[[ DATA RECORDS, beginning ]]
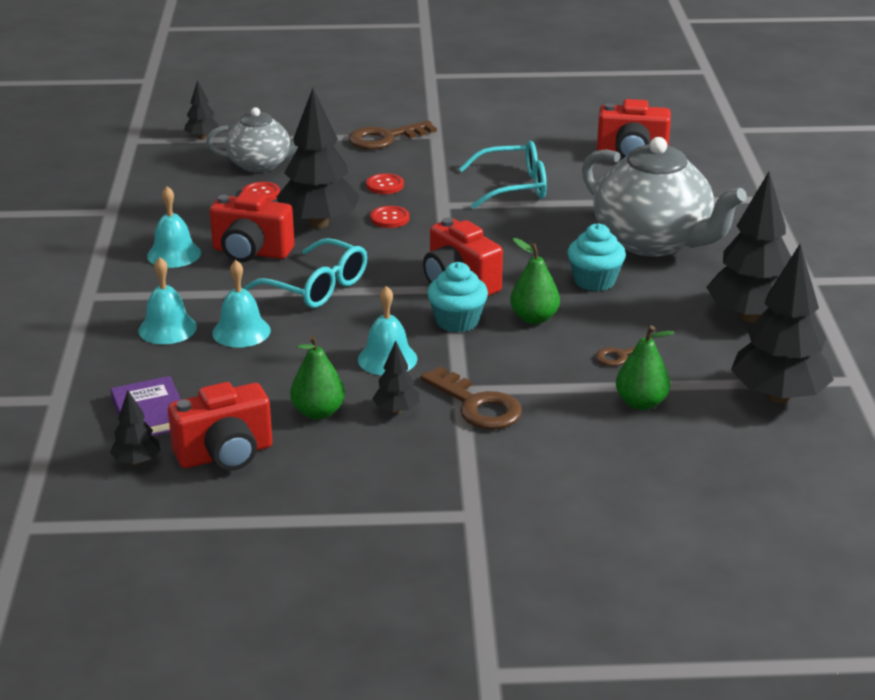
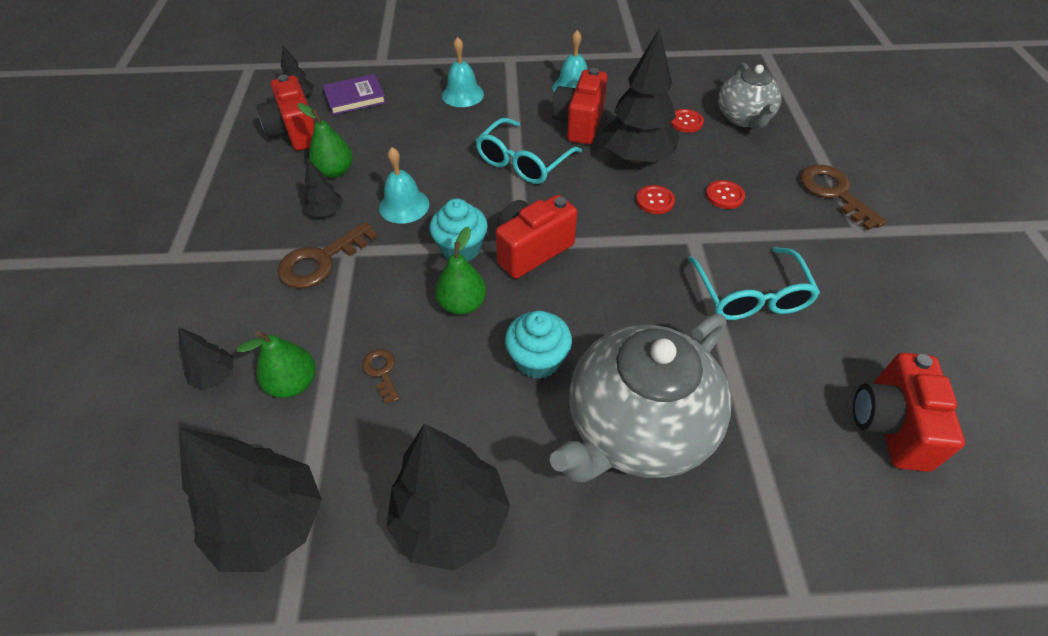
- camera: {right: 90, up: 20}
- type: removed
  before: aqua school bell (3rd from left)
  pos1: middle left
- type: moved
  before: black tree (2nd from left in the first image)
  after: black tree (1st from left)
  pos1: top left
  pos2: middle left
[[ DATA RECORDS, end ]]
### YOUR ASSIGNMENT
Go through the data above and copy each line in which "tree" appears.

### YOUR SOLUTION
  before: black tree (2nd from left in the first image)
  after: black tree (1st from left)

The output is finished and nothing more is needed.